# [Task objective]
Reproduce every one of the following records word for word, keeping all lines in their original order.

** Data follows **

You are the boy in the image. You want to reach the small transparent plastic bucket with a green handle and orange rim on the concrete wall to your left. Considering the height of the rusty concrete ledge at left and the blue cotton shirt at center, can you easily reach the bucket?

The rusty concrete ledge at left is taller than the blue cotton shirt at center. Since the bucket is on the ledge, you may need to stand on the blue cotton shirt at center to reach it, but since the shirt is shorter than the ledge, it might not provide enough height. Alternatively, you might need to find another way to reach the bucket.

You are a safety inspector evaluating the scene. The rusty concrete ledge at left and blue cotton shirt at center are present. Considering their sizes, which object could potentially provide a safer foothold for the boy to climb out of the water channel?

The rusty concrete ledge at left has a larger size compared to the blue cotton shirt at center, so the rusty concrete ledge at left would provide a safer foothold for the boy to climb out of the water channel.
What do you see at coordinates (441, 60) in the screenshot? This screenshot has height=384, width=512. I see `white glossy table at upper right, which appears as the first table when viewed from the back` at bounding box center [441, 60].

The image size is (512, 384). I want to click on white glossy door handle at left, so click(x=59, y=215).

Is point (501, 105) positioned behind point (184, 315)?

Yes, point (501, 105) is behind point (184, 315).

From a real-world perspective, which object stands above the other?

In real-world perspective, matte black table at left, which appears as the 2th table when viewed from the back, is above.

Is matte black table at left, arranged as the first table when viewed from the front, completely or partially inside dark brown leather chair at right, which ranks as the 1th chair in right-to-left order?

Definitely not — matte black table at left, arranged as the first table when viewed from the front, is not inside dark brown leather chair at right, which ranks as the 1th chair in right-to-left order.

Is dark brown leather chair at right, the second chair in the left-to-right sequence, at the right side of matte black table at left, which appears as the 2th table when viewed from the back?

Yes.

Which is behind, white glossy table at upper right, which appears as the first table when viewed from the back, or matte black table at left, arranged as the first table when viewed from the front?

** End of Data **

# [Task solution]
You are the boy in the image. You want to reach the small transparent plastic bucket with a green handle and orange rim on the concrete wall to your left. Considering the height of the rusty concrete ledge at left and the blue cotton shirt at center, can you easily reach the bucket?

The rusty concrete ledge at left is taller than the blue cotton shirt at center. Since the bucket is on the ledge, you may need to stand on the blue cotton shirt at center to reach it, but since the shirt is shorter than the ledge, it might not provide enough height. Alternatively, you might need to find another way to reach the bucket.

You are a safety inspector evaluating the scene. The rusty concrete ledge at left and blue cotton shirt at center are present. Considering their sizes, which object could potentially provide a safer foothold for the boy to climb out of the water channel?

The rusty concrete ledge at left has a larger size compared to the blue cotton shirt at center, so the rusty concrete ledge at left would provide a safer foothold for the boy to climb out of the water channel.
What do you see at coordinates (441, 60) in the screenshot? This screenshot has height=384, width=512. I see `white glossy table at upper right, which appears as the first table when viewed from the back` at bounding box center [441, 60].

The image size is (512, 384). I want to click on white glossy door handle at left, so click(x=59, y=215).

Is point (501, 105) positioned behind point (184, 315)?

Yes, point (501, 105) is behind point (184, 315).

From a real-world perspective, which object stands above the other?

In real-world perspective, matte black table at left, which appears as the 2th table when viewed from the back, is above.

Is matte black table at left, arranged as the first table when viewed from the front, completely or partially inside dark brown leather chair at right, which ranks as the 1th chair in right-to-left order?

Definitely not — matte black table at left, arranged as the first table when viewed from the front, is not inside dark brown leather chair at right, which ranks as the 1th chair in right-to-left order.

Is dark brown leather chair at right, the second chair in the left-to-right sequence, at the right side of matte black table at left, which appears as the 2th table when viewed from the back?

Yes.

Which is behind, white glossy table at upper right, which appears as the first table when viewed from the back, or matte black table at left, arranged as the first table when viewed from the front?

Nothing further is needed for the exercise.